# WORK TO COMPLETE:
If a line below contains the string "green", return that line.

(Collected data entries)
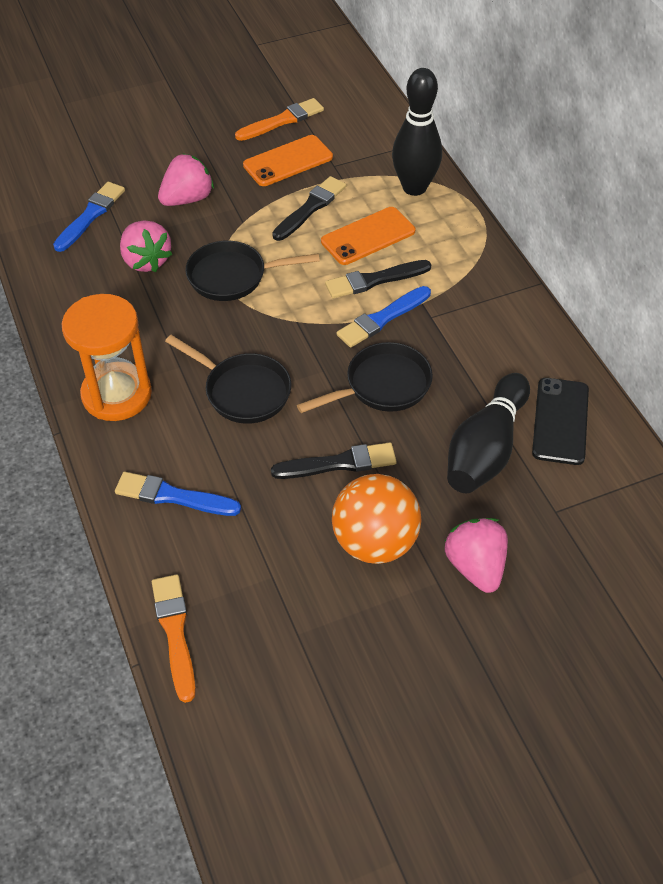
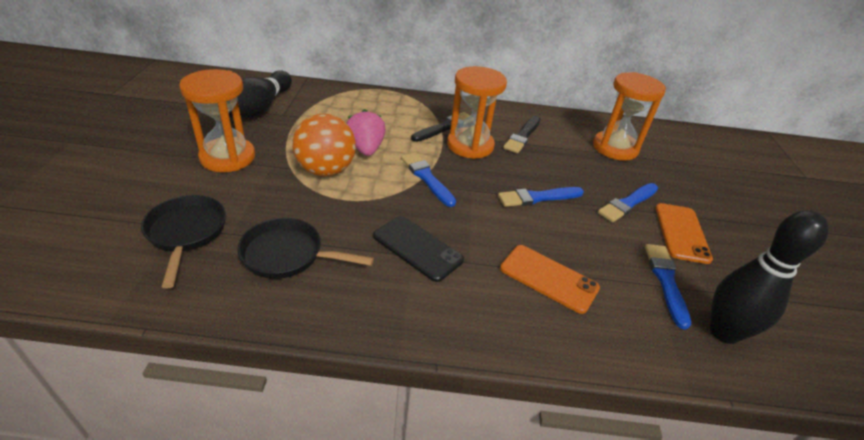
black brush: 3 -> 2
black pan: 3 -> 2
blue brush: 3 -> 4
orange brush: 2 -> 0
orange hourglass: 1 -> 3
pink strawberry: 3 -> 1

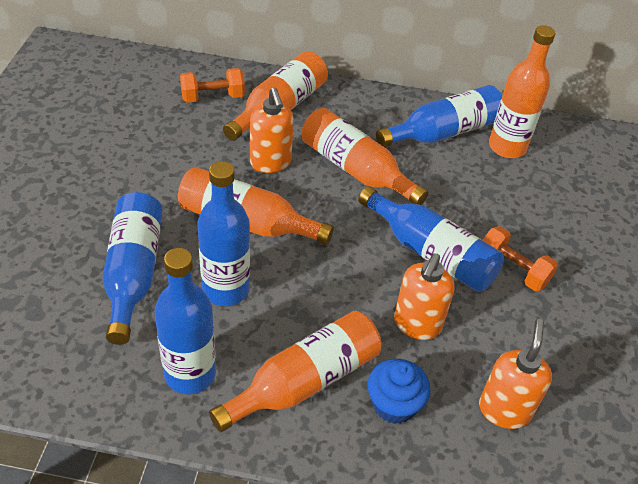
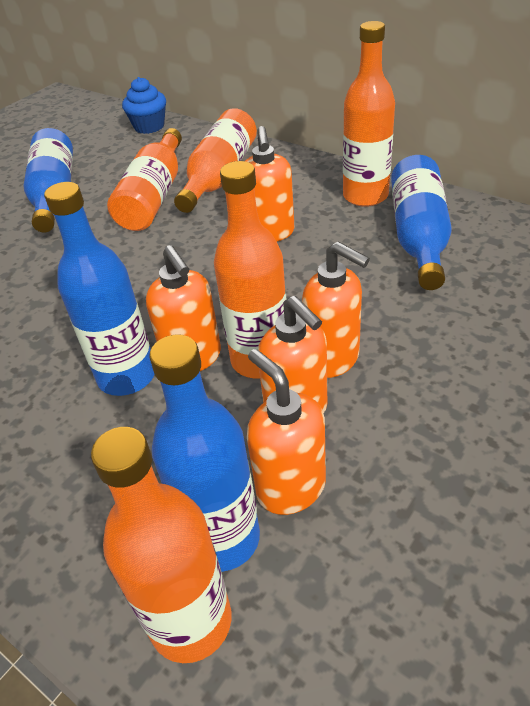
blue bottle: 5 -> 4
orange dumbbell: 2 -> 0
orange soap dispenser: 3 -> 5

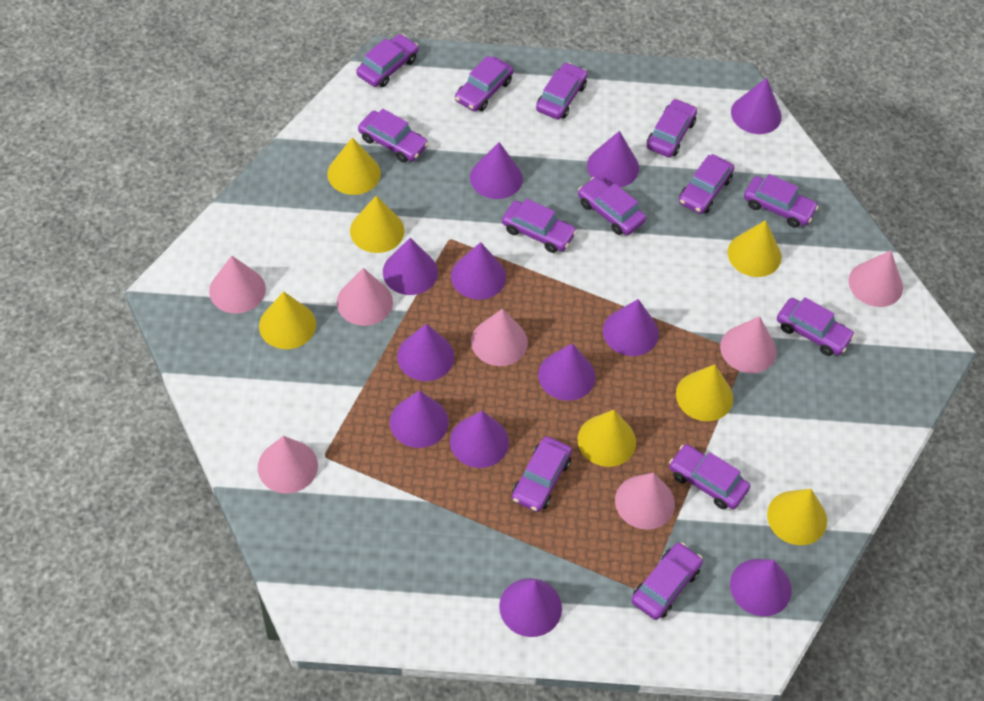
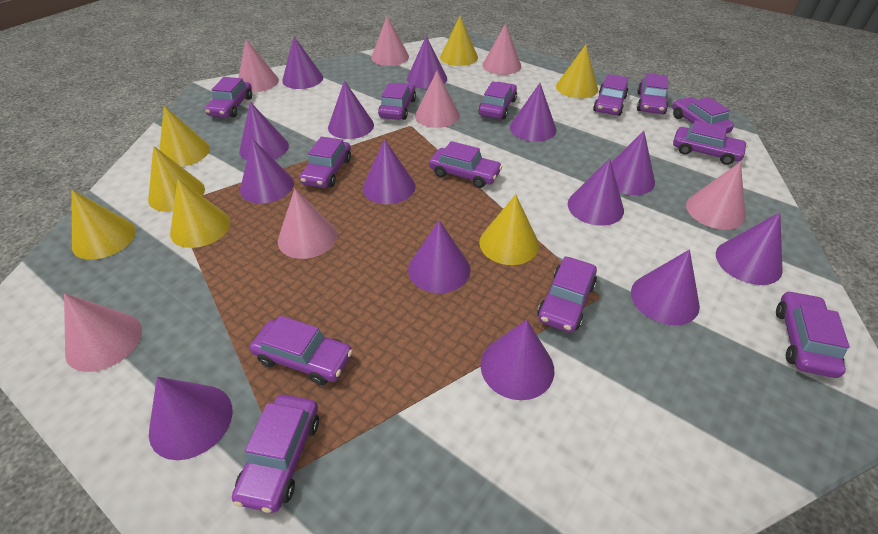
purple cone: 12 -> 14

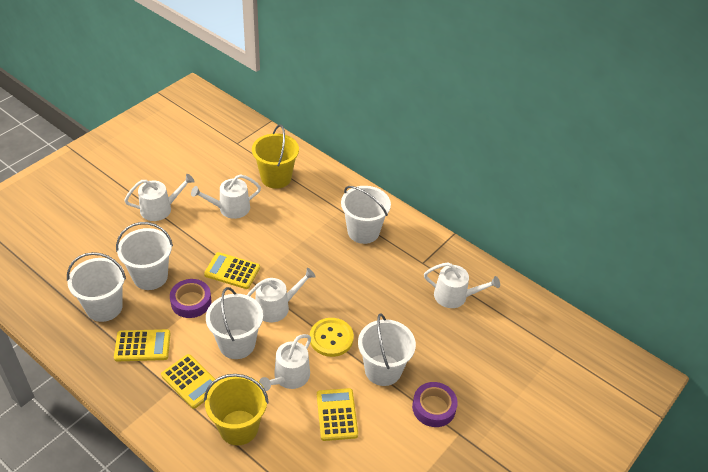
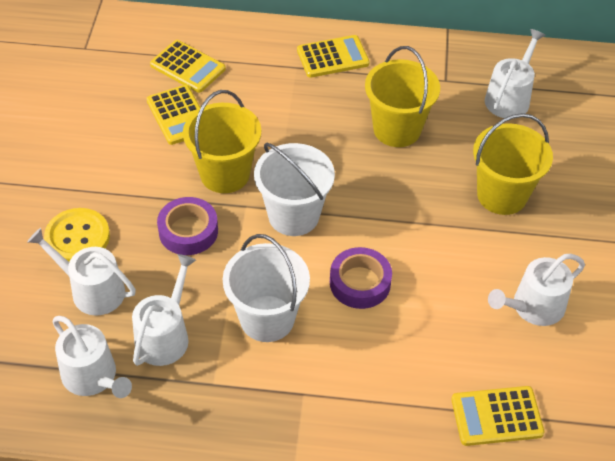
white bucket: 5 -> 2
yellow bucket: 2 -> 3

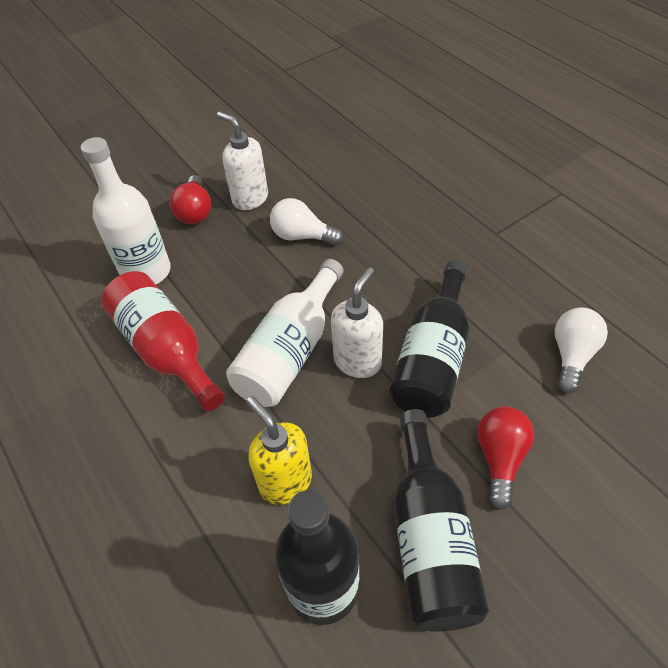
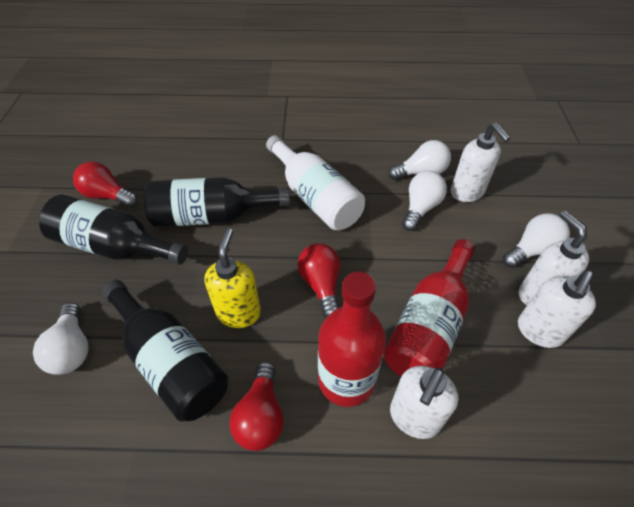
red bottle: 1 -> 2
red light bulb: 2 -> 3
white bottle: 2 -> 1
white light bulb: 2 -> 4
white soap dispenser: 2 -> 4

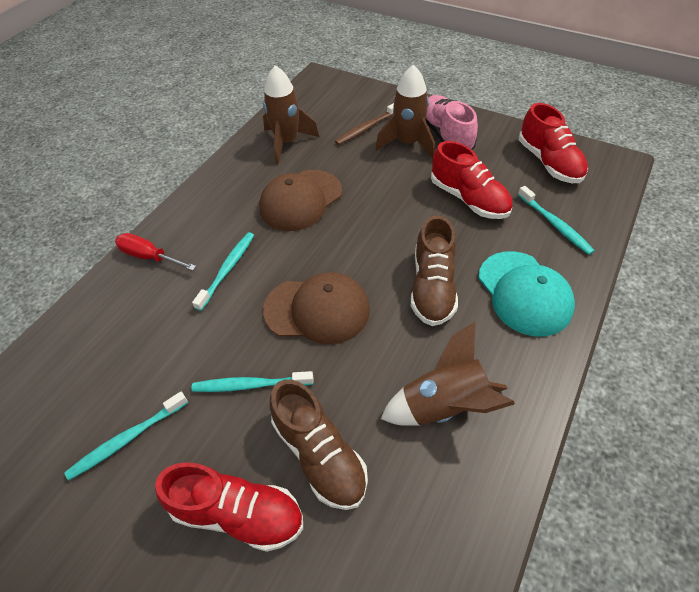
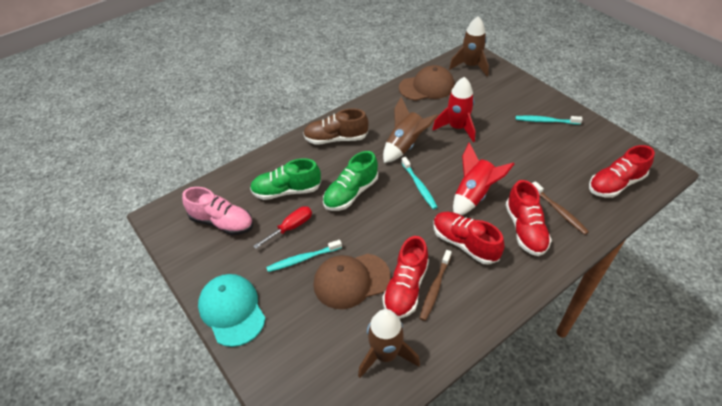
brown shoe: 2 -> 1
brown toothbrush: 1 -> 2
green shoe: 0 -> 2
red rocket: 0 -> 2
red shoe: 3 -> 4
turquoise toothbrush: 4 -> 3

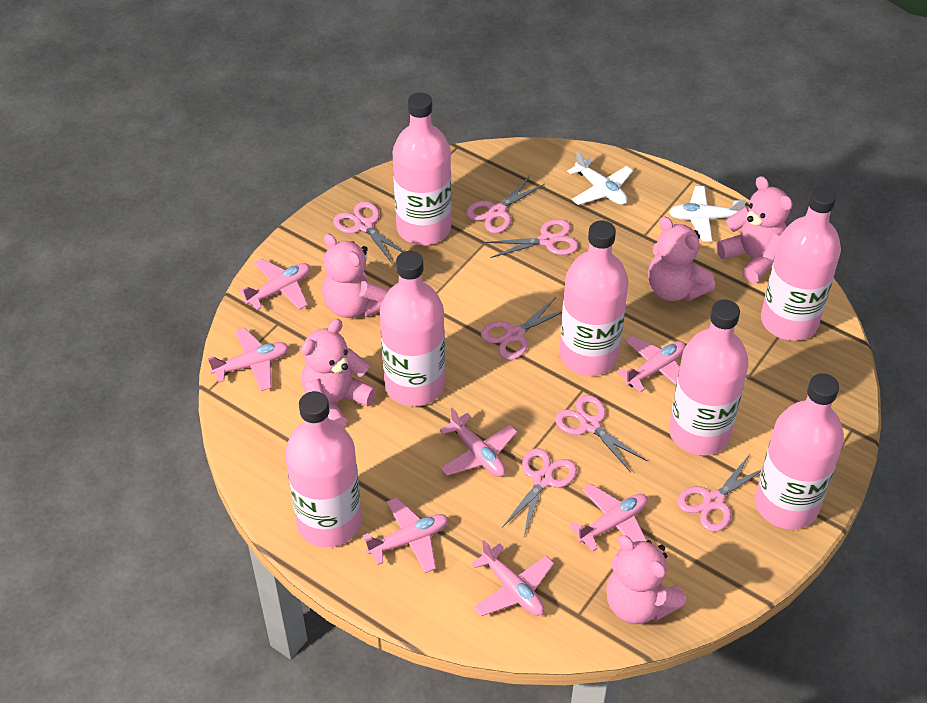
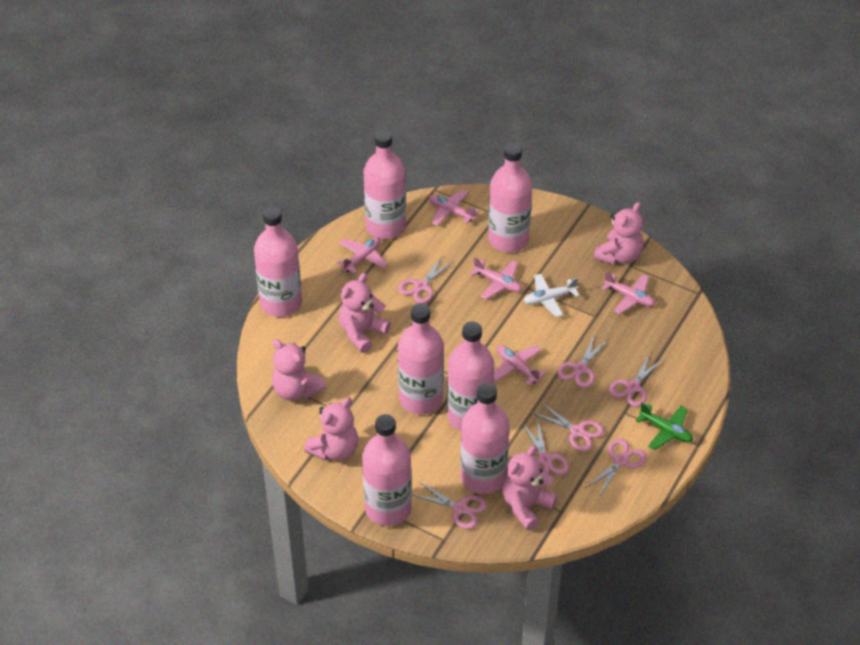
green plane: 0 -> 1
pink plane: 7 -> 5
white plane: 2 -> 1

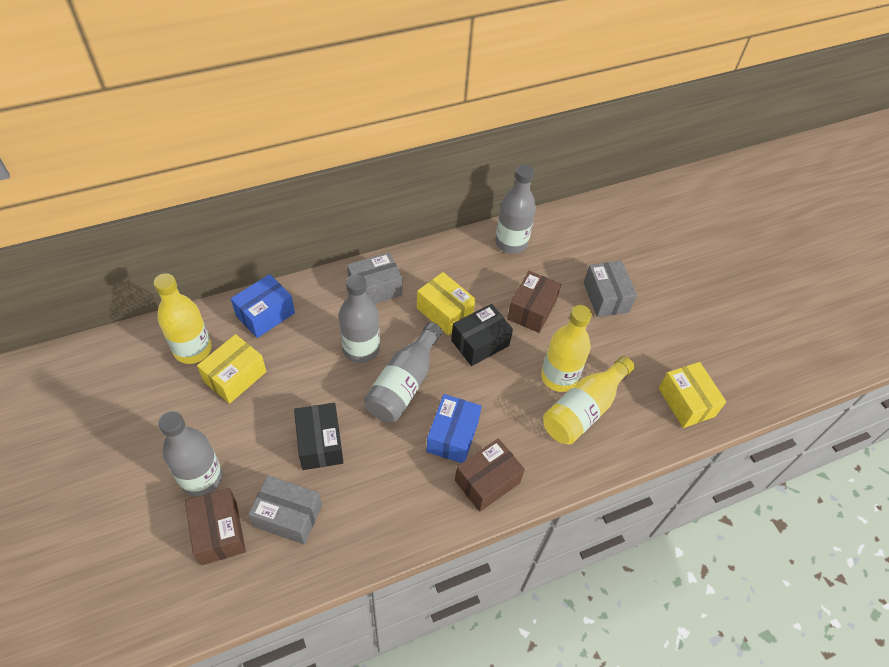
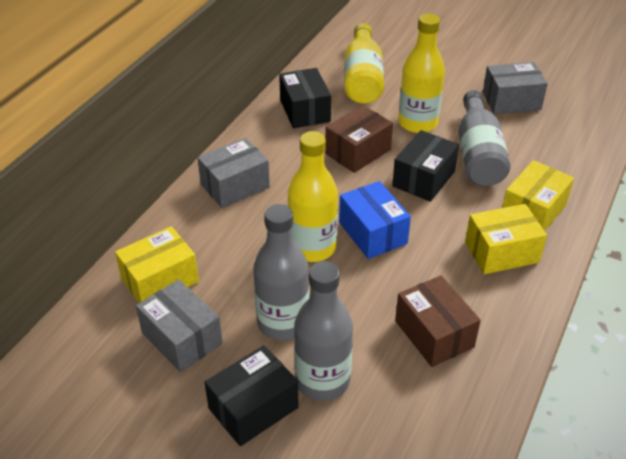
black box: 2 -> 3
blue box: 2 -> 1
brown box: 3 -> 2
grey bottle: 4 -> 3

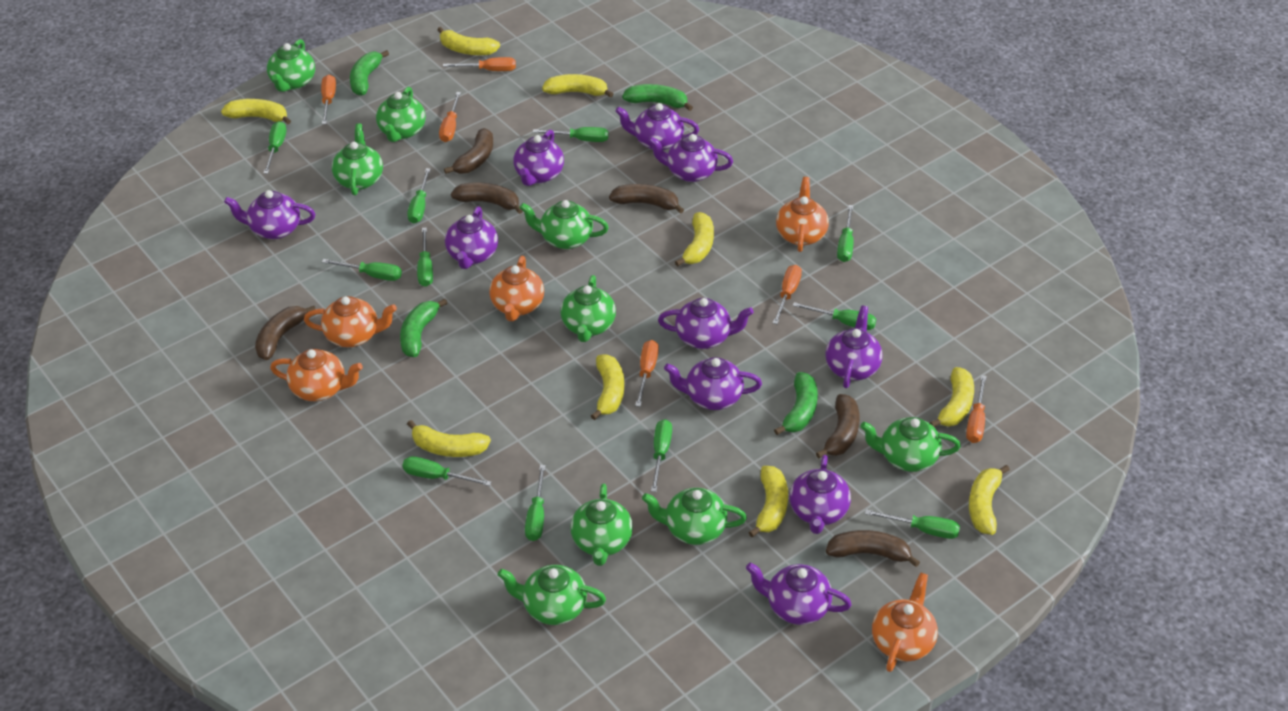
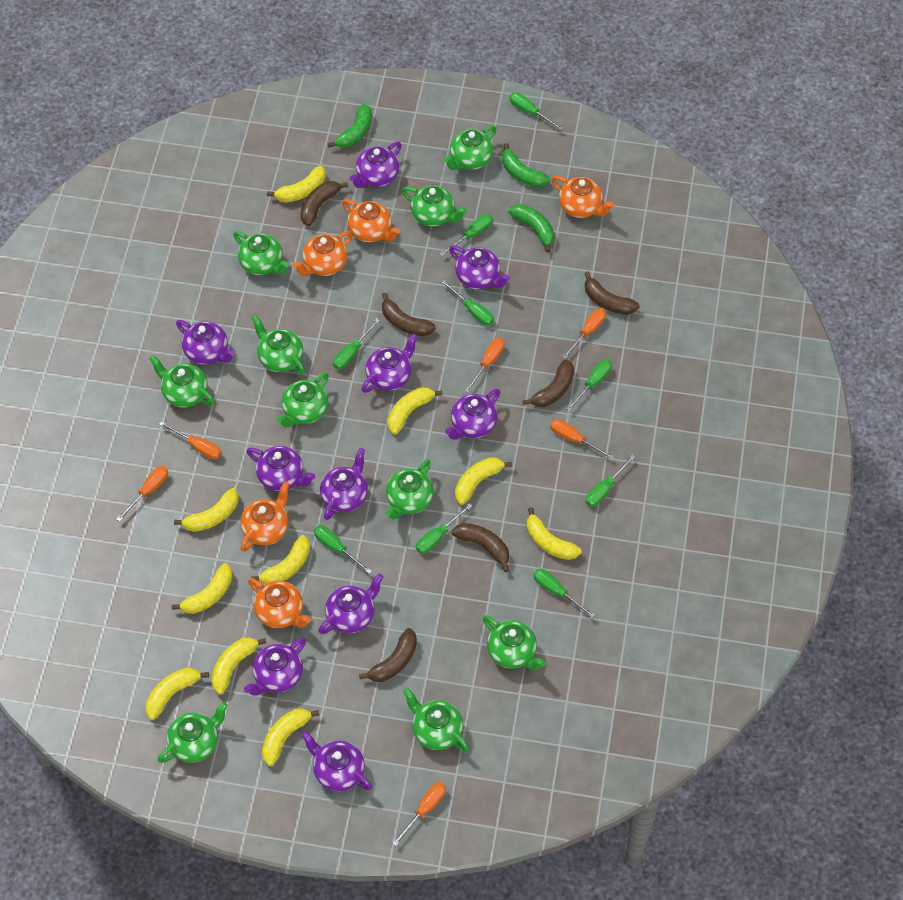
green banana: 4 -> 3
green screwdriver: 11 -> 9
green teapot: 9 -> 10
yellow banana: 9 -> 10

# PROBLEM SOLUTION:
green shoe: 0 -> 2
green plane: 0 -> 1
green banana: 4 -> 3
green screwdriver: 11 -> 9
green teapot: 9 -> 10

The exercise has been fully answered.